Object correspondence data
-- Opening Marker --

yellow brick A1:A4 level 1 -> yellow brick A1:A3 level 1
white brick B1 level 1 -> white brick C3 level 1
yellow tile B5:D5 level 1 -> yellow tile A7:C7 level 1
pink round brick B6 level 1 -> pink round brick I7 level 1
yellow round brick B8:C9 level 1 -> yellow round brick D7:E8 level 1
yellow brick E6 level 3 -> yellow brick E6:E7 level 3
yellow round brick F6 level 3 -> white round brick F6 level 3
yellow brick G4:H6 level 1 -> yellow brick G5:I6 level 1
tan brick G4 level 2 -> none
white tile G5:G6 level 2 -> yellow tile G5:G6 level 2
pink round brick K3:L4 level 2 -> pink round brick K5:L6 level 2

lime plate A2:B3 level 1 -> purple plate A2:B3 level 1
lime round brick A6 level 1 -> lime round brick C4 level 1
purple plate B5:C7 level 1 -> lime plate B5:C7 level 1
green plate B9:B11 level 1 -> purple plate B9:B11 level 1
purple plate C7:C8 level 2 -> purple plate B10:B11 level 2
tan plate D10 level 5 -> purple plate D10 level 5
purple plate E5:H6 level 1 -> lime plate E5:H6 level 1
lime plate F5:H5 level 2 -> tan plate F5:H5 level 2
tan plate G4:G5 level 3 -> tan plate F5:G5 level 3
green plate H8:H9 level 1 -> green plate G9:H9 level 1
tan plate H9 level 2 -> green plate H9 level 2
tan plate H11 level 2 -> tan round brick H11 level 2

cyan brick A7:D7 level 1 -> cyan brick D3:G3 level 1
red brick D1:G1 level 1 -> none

-- Closing Marker --

From the entries above, select each line containing the string "tile".

yellow tile B5:D5 level 1 -> yellow tile A7:C7 level 1
white tile G5:G6 level 2 -> yellow tile G5:G6 level 2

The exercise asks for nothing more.